▸ INFORMATION SUPPLIED:

:::::

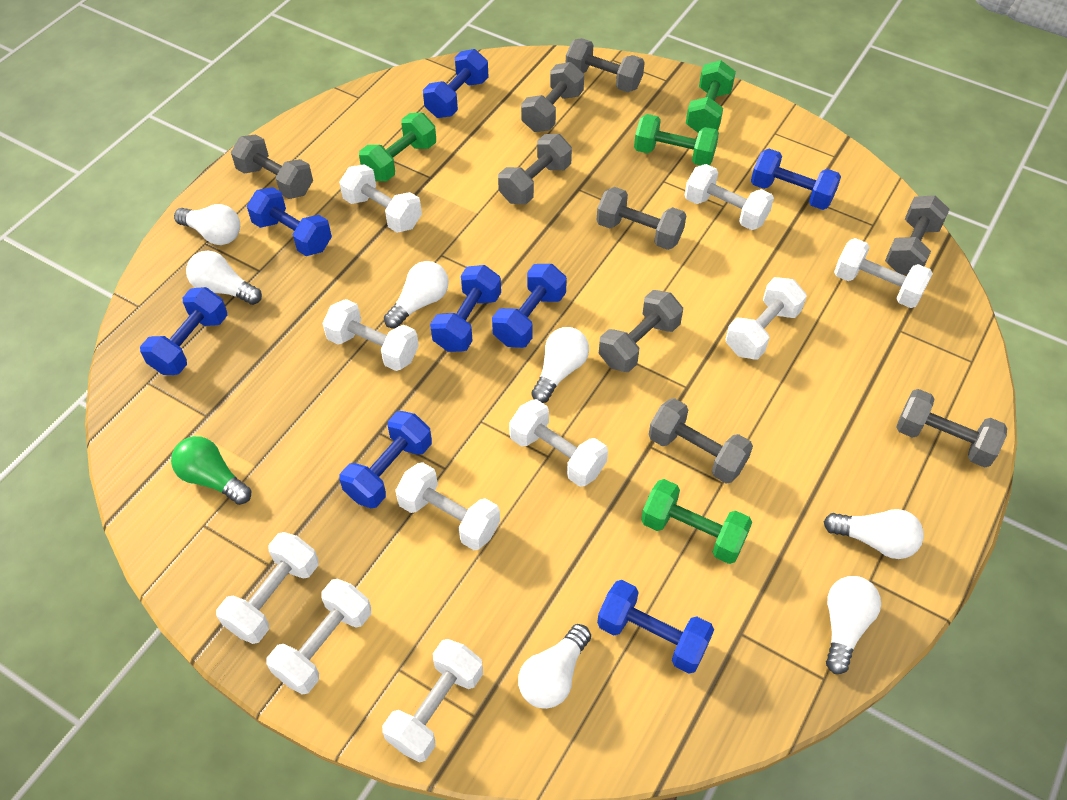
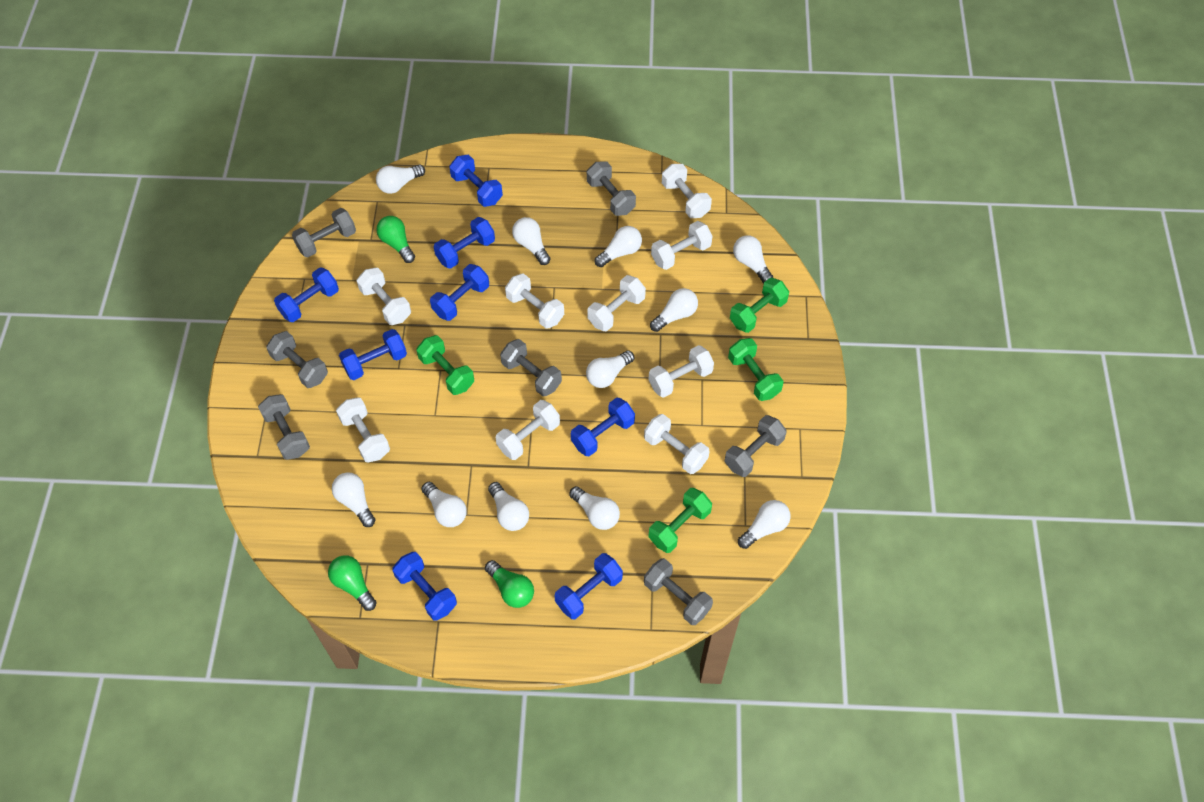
green light bulb: 1 -> 3
grey dumbbell: 9 -> 7
white dumbbell: 10 -> 9
white light bulb: 7 -> 11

:::::

▸ YOUR ASSIGNMENT:
From the first line of the material to the last, retype everything exactly except the images.

▸ RESULT FOR THIS EXERCISE:
green light bulb: 1 -> 3
grey dumbbell: 9 -> 7
white dumbbell: 10 -> 9
white light bulb: 7 -> 11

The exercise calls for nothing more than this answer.